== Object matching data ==
········
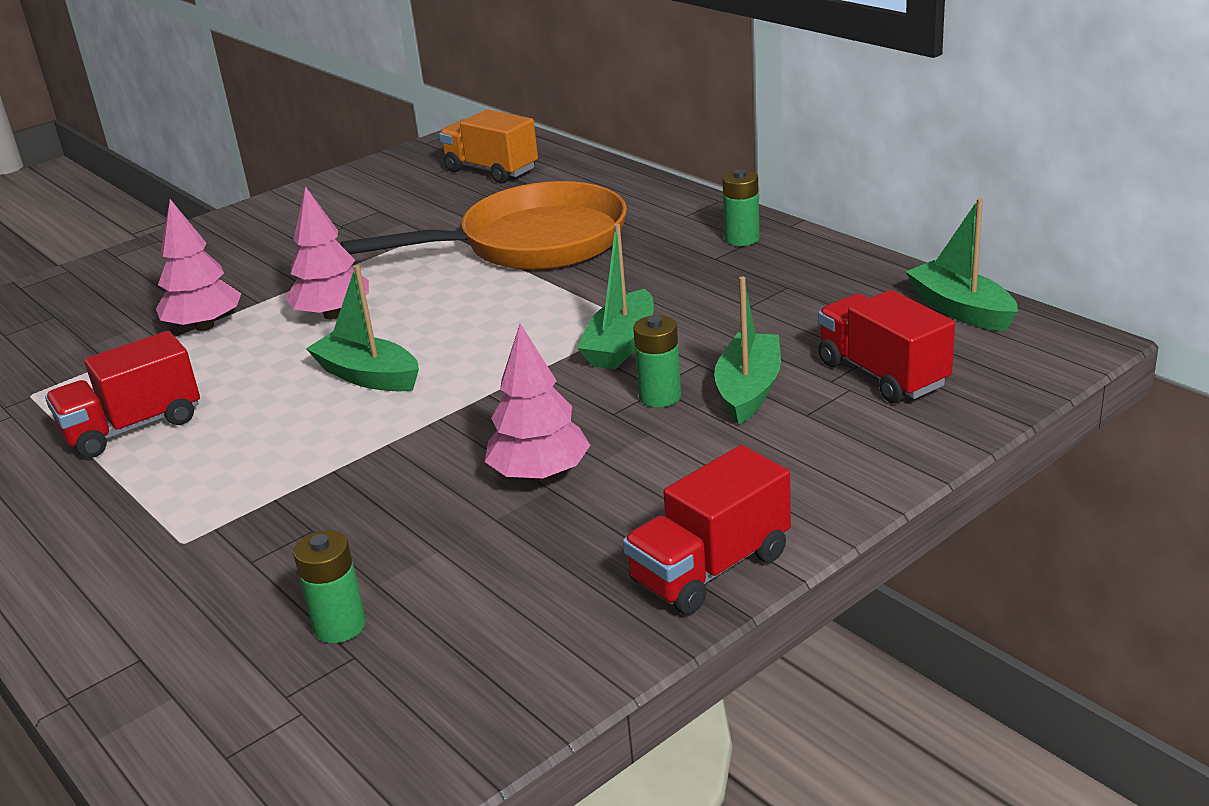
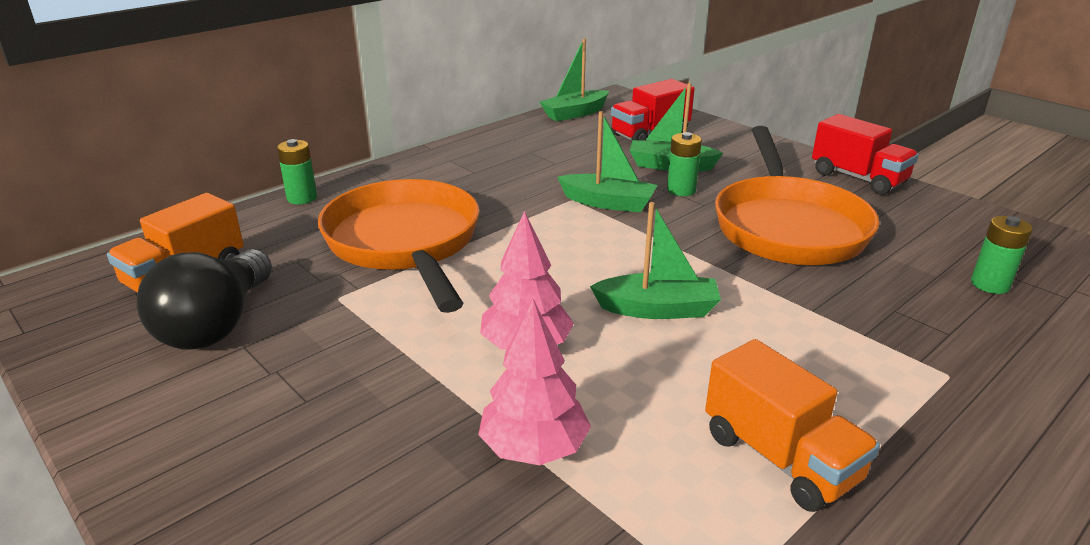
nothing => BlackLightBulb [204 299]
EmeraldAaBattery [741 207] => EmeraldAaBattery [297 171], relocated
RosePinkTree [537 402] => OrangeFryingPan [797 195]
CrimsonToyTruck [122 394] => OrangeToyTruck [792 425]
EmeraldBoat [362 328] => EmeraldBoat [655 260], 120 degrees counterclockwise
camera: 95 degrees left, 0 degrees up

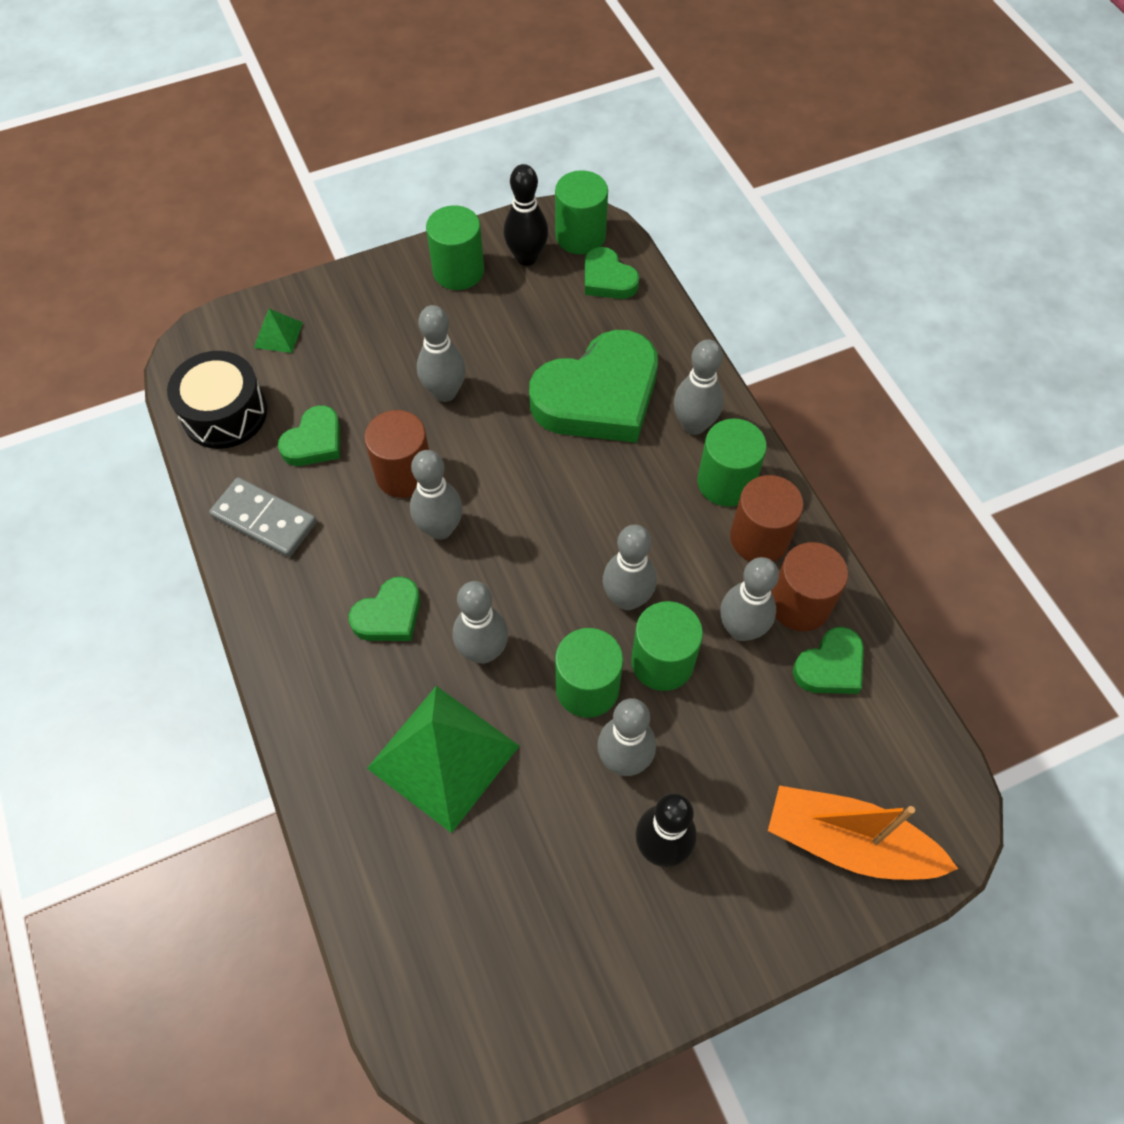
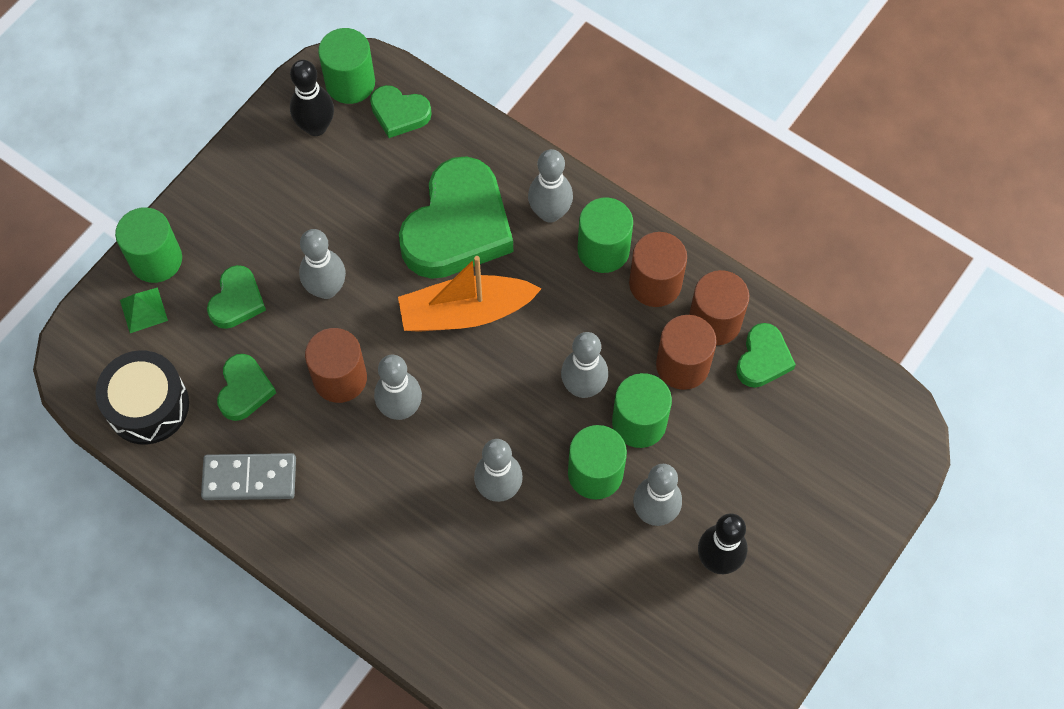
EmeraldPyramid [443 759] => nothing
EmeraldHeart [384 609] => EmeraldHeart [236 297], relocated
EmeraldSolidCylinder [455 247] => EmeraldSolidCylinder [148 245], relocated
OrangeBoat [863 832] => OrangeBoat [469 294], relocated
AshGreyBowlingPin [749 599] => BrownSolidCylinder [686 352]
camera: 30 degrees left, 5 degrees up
········
Only the pictures stay out; the rest of the entries above must be written out exactly.

nothing => BlackLightBulb [204 299]
EmeraldAaBattery [741 207] => EmeraldAaBattery [297 171], relocated
RosePinkTree [537 402] => OrangeFryingPan [797 195]
CrimsonToyTruck [122 394] => OrangeToyTruck [792 425]
EmeraldBoat [362 328] => EmeraldBoat [655 260], 120 degrees counterclockwise
camera: 95 degrees left, 0 degrees up

EmeraldPyramid [443 759] => nothing
EmeraldHeart [384 609] => EmeraldHeart [236 297], relocated
EmeraldSolidCylinder [455 247] => EmeraldSolidCylinder [148 245], relocated
OrangeBoat [863 832] => OrangeBoat [469 294], relocated
AshGreyBowlingPin [749 599] => BrownSolidCylinder [686 352]
camera: 30 degrees left, 5 degrees up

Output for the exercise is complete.